(DATA)
»»

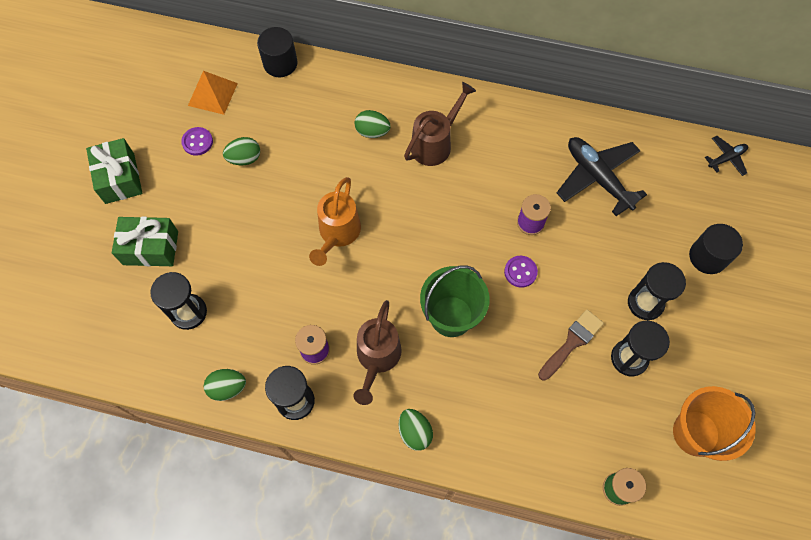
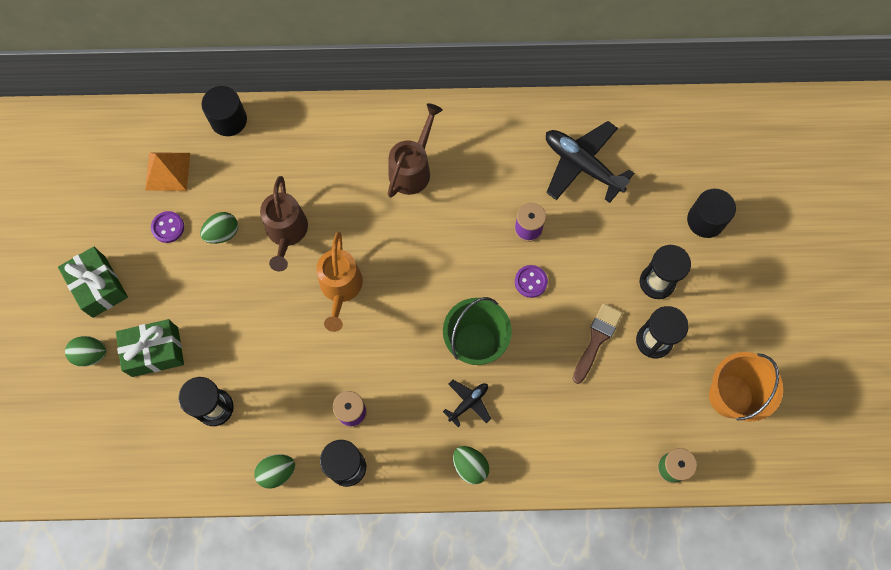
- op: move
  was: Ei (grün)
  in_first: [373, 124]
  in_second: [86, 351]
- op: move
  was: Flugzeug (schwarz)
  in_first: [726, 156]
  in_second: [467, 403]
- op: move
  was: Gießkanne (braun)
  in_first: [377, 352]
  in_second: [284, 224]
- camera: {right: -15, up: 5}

««
»»

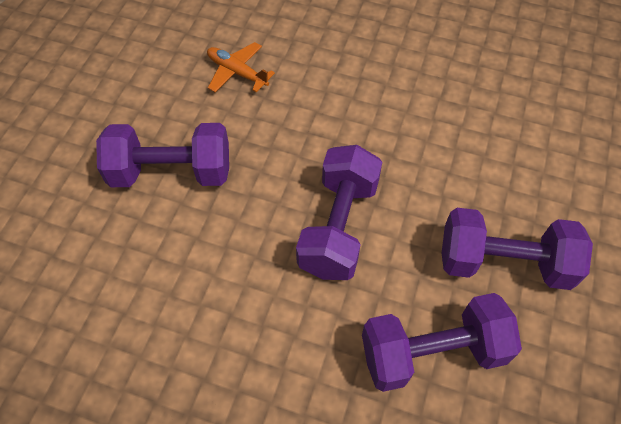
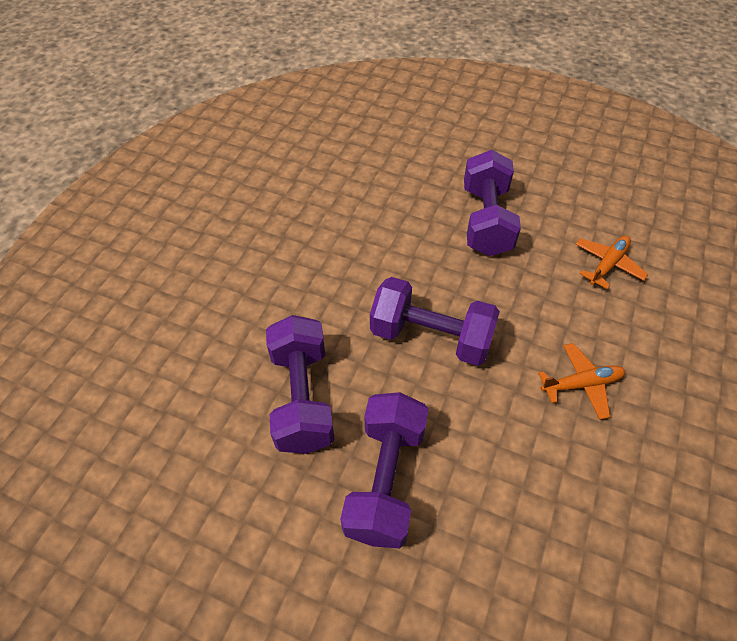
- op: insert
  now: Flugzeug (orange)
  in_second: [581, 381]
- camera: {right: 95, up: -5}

««

(WORK ORDER) Pull each line holding "Flugzeug" out of the listing.

(YOUR RESPONSE)
  was: Flugzeug (schwarz)
  now: Flugzeug (orange)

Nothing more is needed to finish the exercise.